* **Source material**
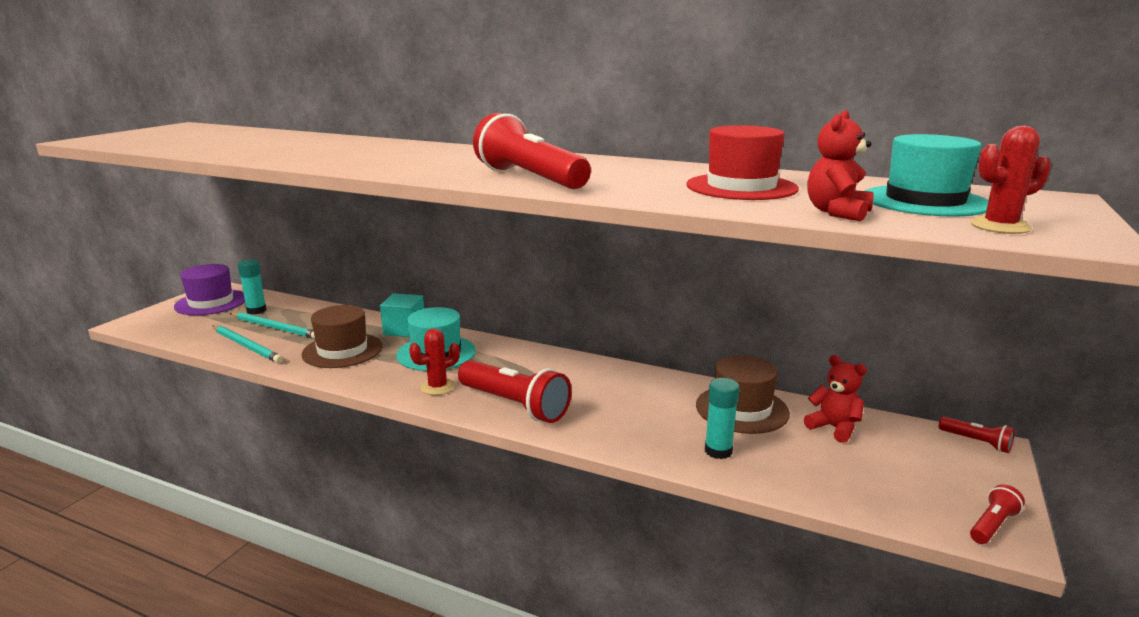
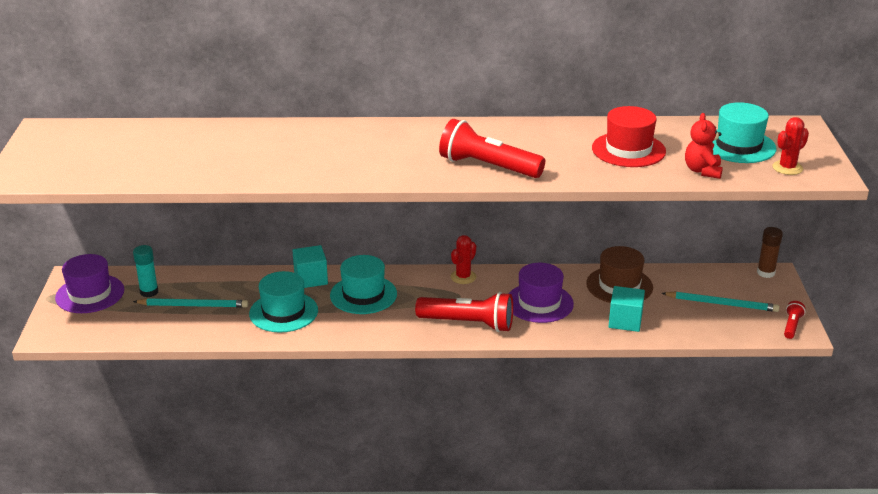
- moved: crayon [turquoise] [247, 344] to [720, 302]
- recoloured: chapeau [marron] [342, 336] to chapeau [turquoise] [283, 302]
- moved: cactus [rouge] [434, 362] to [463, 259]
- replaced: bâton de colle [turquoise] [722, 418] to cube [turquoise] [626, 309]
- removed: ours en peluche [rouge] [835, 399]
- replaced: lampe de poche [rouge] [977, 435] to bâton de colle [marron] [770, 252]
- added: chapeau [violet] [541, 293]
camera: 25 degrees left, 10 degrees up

* **Directions**
Every record is to be reproduced exactly, with no pictures included.

* **Problem solution**
- moved: crayon [turquoise] [247, 344] to [720, 302]
- recoloured: chapeau [marron] [342, 336] to chapeau [turquoise] [283, 302]
- moved: cactus [rouge] [434, 362] to [463, 259]
- replaced: bâton de colle [turquoise] [722, 418] to cube [turquoise] [626, 309]
- removed: ours en peluche [rouge] [835, 399]
- replaced: lampe de poche [rouge] [977, 435] to bâton de colle [marron] [770, 252]
- added: chapeau [violet] [541, 293]
camera: 25 degrees left, 10 degrees up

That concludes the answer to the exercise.